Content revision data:
┌──
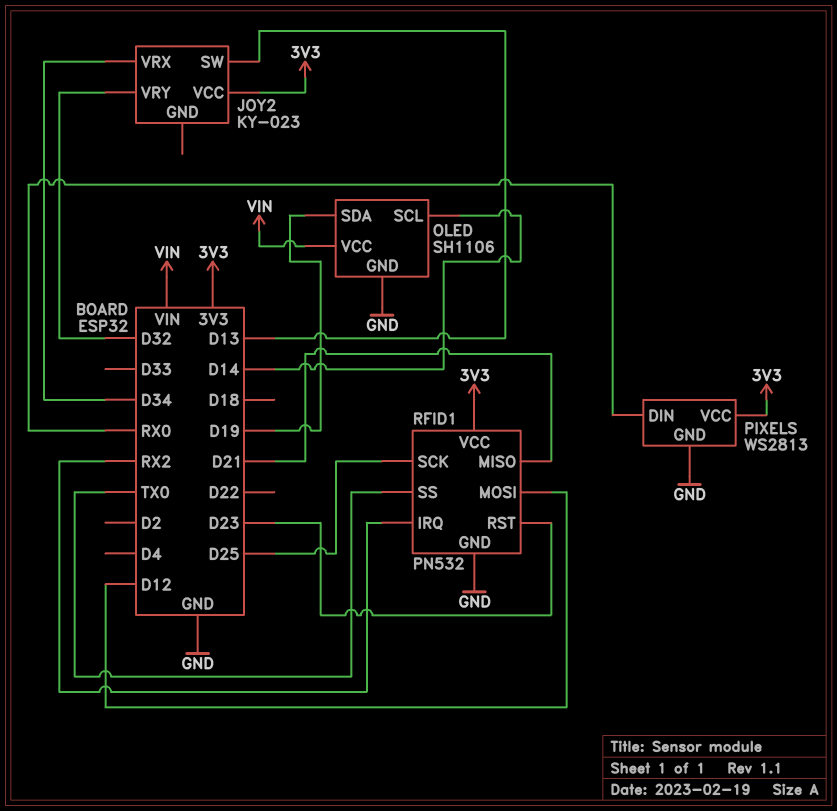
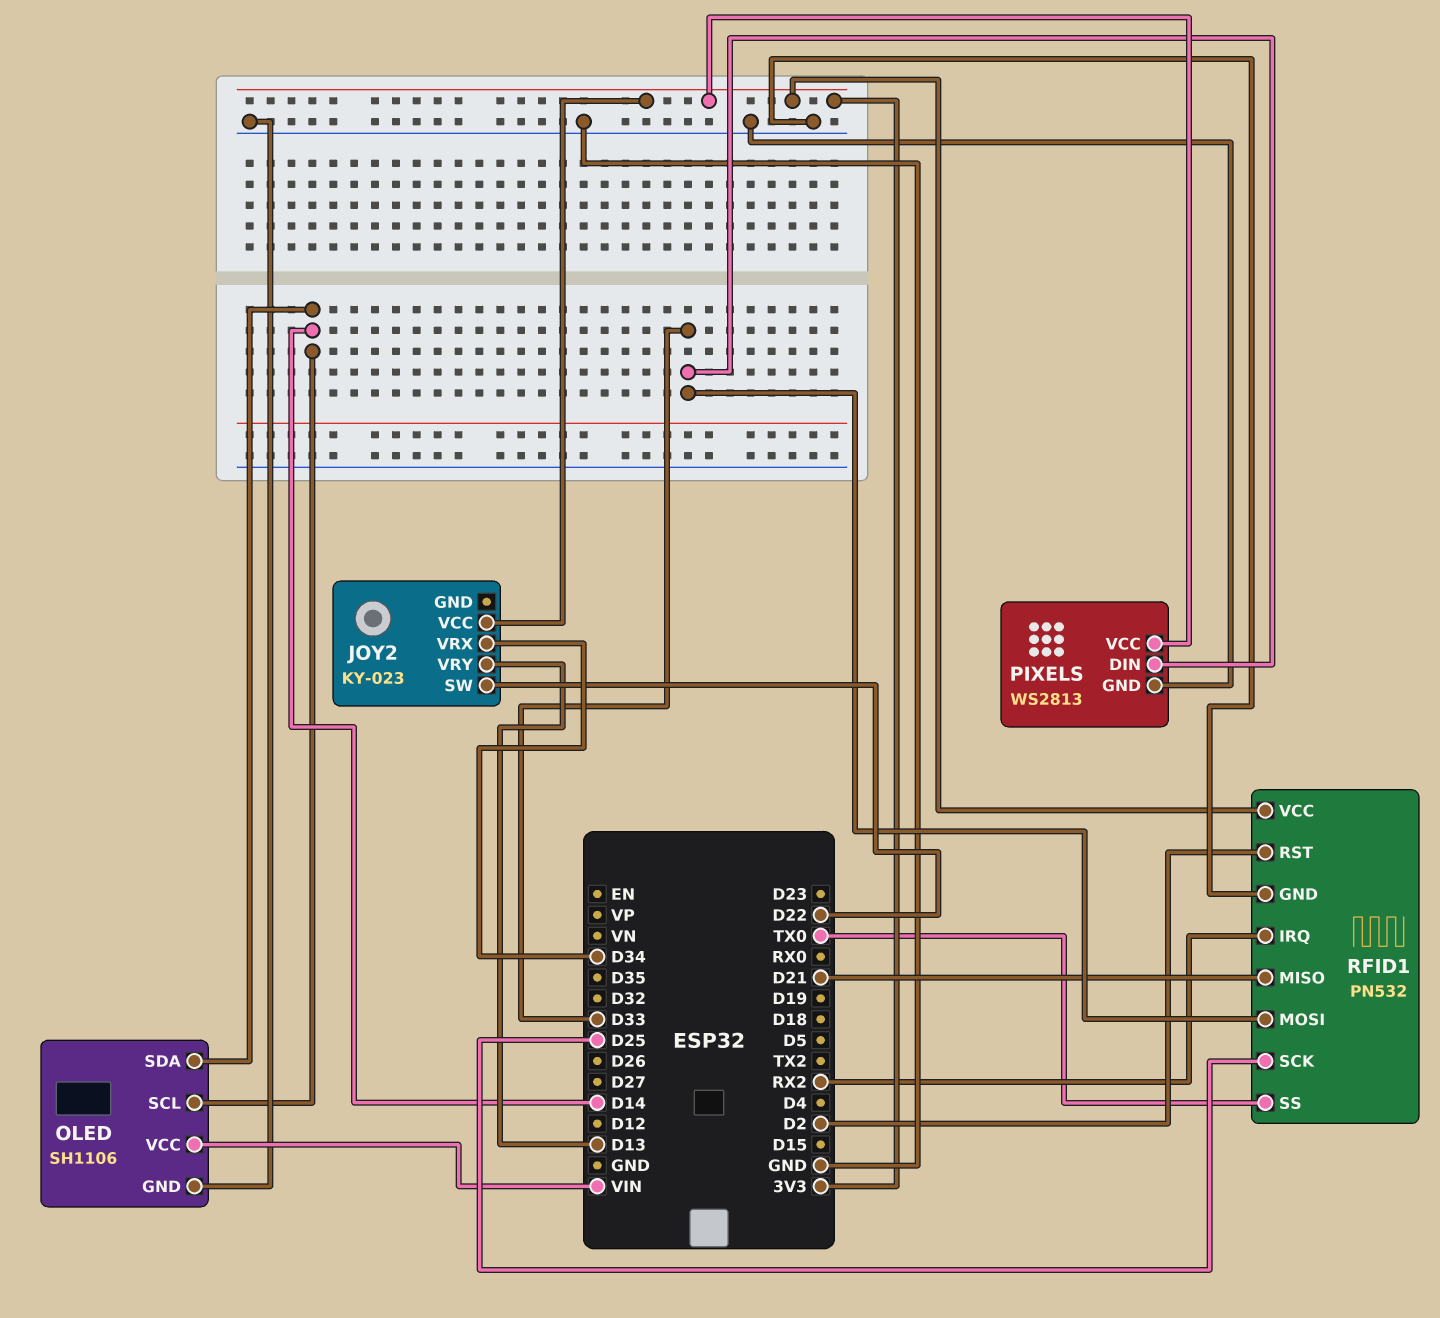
JOY2 pin SW: D13 -> D22
JOY2 pin VRY: D32 -> D13
OLED pin SDA: D19 -> D14
PIXELS pin DIN: RX0 -> D33
RFID1 pin MOSI: D12 -> D33
RFID1 pin RST: D23 -> D2

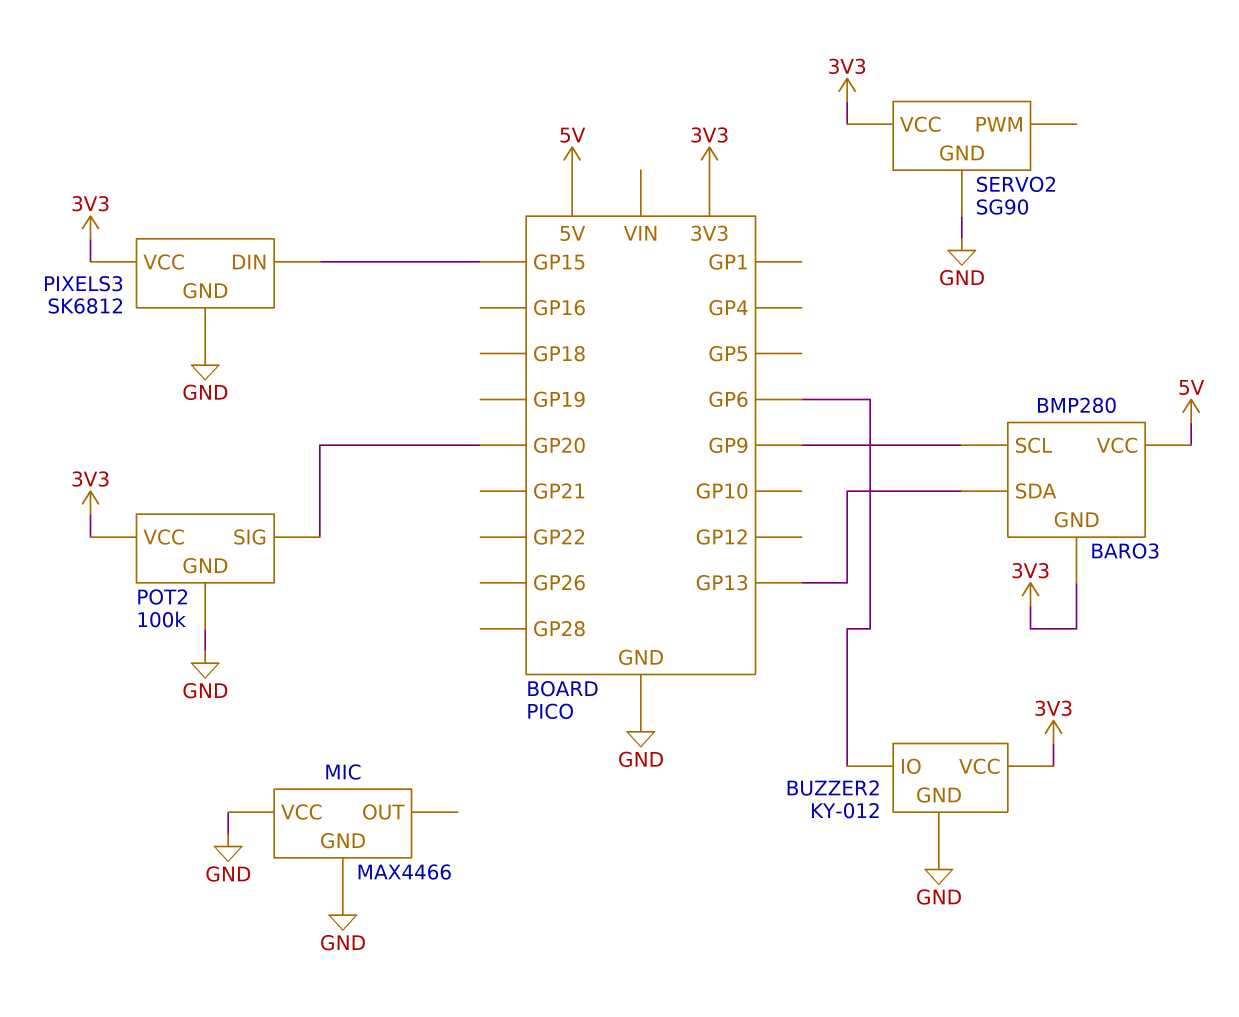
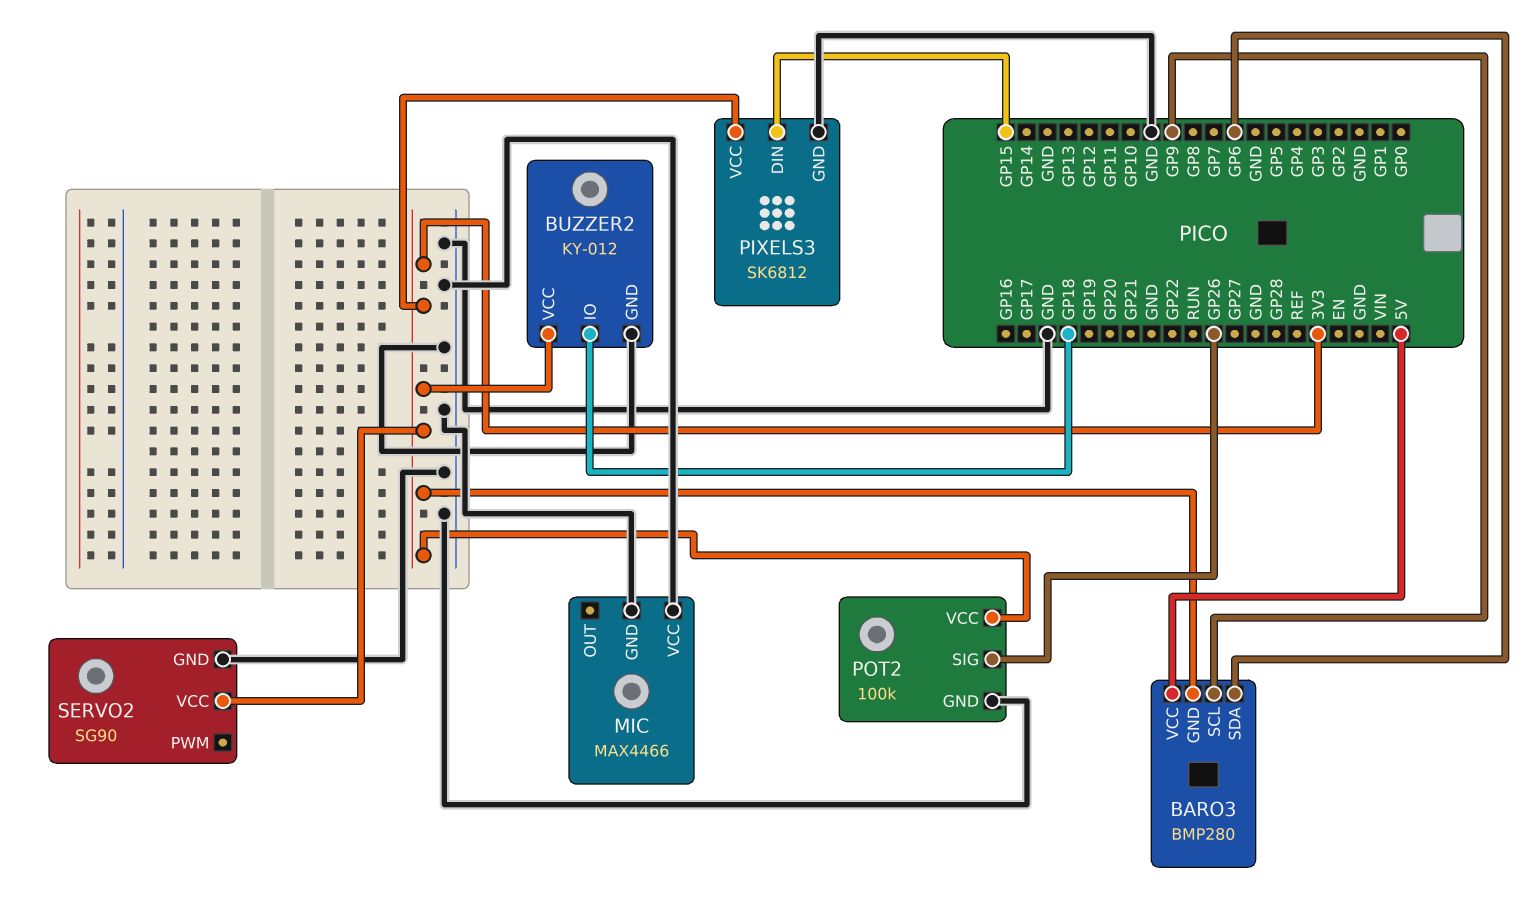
BARO3 pin SDA: GP13 -> GP6
BUZZER2 pin IO: GP6 -> GP18
POT2 pin SIG: GP20 -> GP26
└──
Directions for this task
Every line from the one with "RFID1 pin RST: D23 -> D2" to the end of the records above should be restated word for word, and no picture belongs in the copy.

Your response
RFID1 pin RST: D23 -> D2

BARO3 pin SDA: GP13 -> GP6
BUZZER2 pin IO: GP6 -> GP18
POT2 pin SIG: GP20 -> GP26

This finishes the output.